Nothing but the records themselves, exactly as written, should appear in the reply; leave out the pictures.

INFORMATION section start

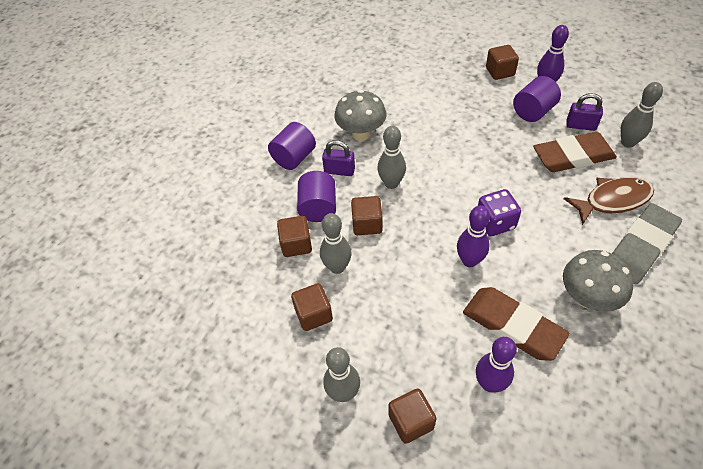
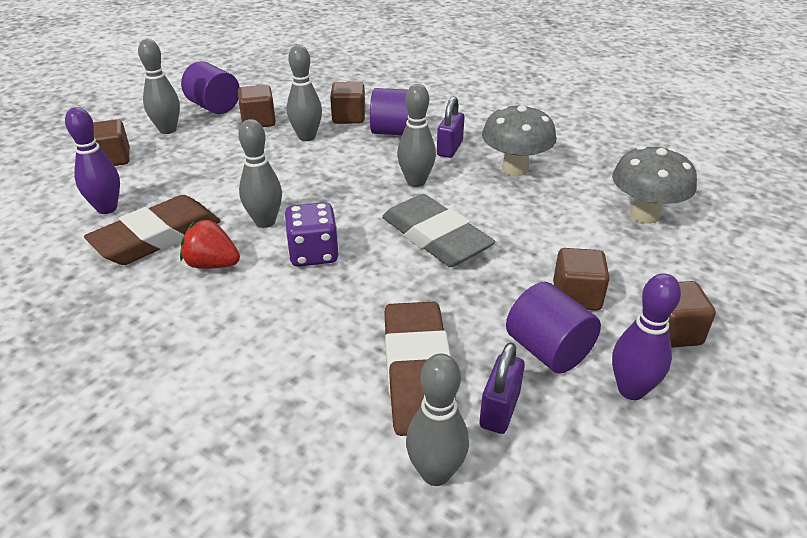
camera: 95 degrees right, 15 degrees down
(294, 158) = (480, 122): purple cylinder -> purple cylinder (214, 107)
(367, 224) = (357, 159): brown cube -> brown cube (576, 296)
(469, 261) = (265, 222): purple bowling pin -> grey bowling pin
(529, 277) = (212, 264): none -> red strawberry
(587, 298) = (148, 308): grey mushroom -> grey mushroom (644, 215)
(612, 200) = (298, 394): brown fish -> none
(641, 247) = (190, 397): grey eraser -> grey eraser (435, 237)

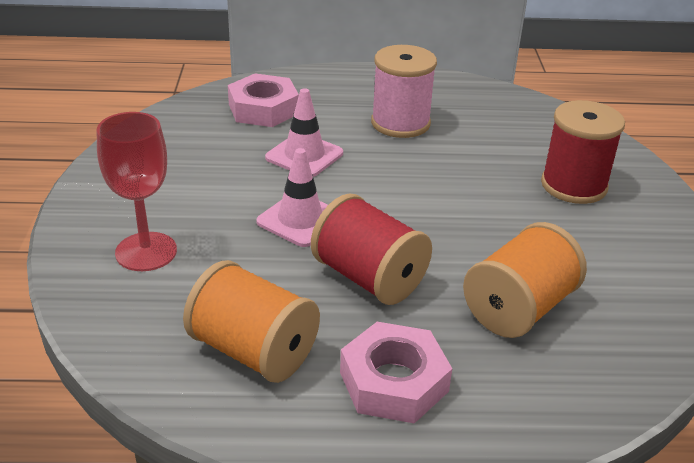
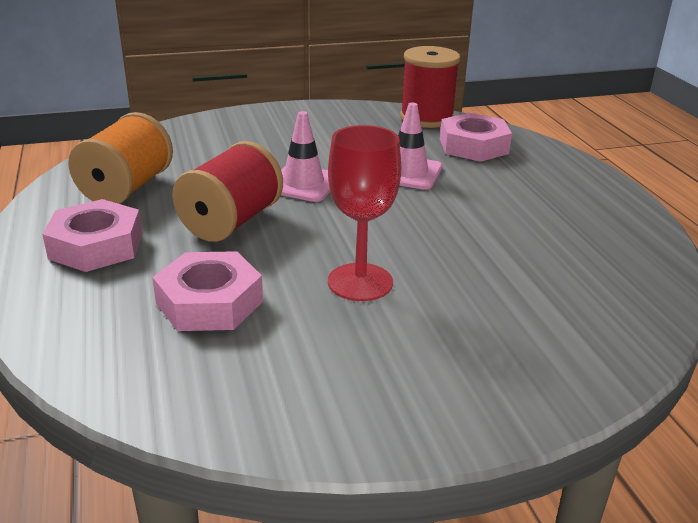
camera: 75 degrees right, 5 degrees down
(146, 252) = (232, 137): red goblet -> red goblet (360, 282)
(400, 123) = (515, 211): pink spool -> none
(519, 308) = (209, 302): orange spool -> pink nut
(573, 185) = (474, 333): red spool -> red spool (426, 118)

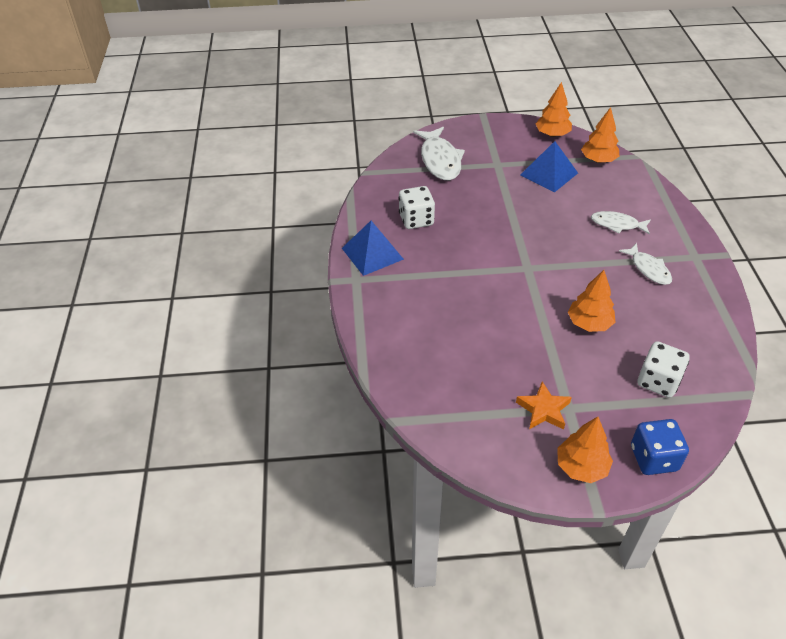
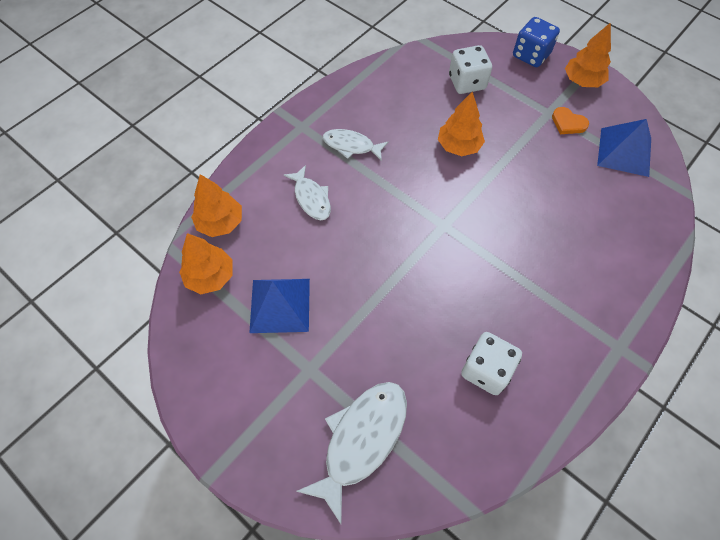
camera: 135 degrees left, 15 degrees up
(372, 253) = (576, 365): blue pyramid -> blue pyramid (624, 151)
(543, 410) = (568, 123): orange star -> orange heart
(552, 134) = (192, 356): orange tree -> orange tree (220, 223)
(648, 269) = (351, 146): white fish -> white fish turned 90 degrees counterclockwise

INFORMATION section end

#### SOLUTION TO THE PROBLEM:
camera: 95 degrees right, 15 degrees down
(294, 158) = (480, 122): purple cylinder -> purple cylinder (214, 107)
(367, 224) = (357, 159): brown cube -> brown cube (576, 296)
(469, 261) = (265, 222): purple bowling pin -> grey bowling pin
(529, 277) = (212, 264): none -> red strawberry
(587, 298) = (148, 308): grey mushroom -> grey mushroom (644, 215)
(612, 200) = (298, 394): brown fish -> none
(641, 247) = (190, 397): grey eraser -> grey eraser (435, 237)

camera: 75 degrees right, 5 degrees down
(146, 252) = (232, 137): red goblet -> red goblet (360, 282)
(400, 123) = (515, 211): pink spool -> none
(519, 308) = (209, 302): orange spool -> pink nut
(573, 185) = (474, 333): red spool -> red spool (426, 118)

camera: 135 degrees left, 15 degrees up
(372, 253) = (576, 365): blue pyramid -> blue pyramid (624, 151)
(543, 410) = (568, 123): orange star -> orange heart
(552, 134) = (192, 356): orange tree -> orange tree (220, 223)
(648, 269) = (351, 146): white fish -> white fish turned 90 degrees counterclockwise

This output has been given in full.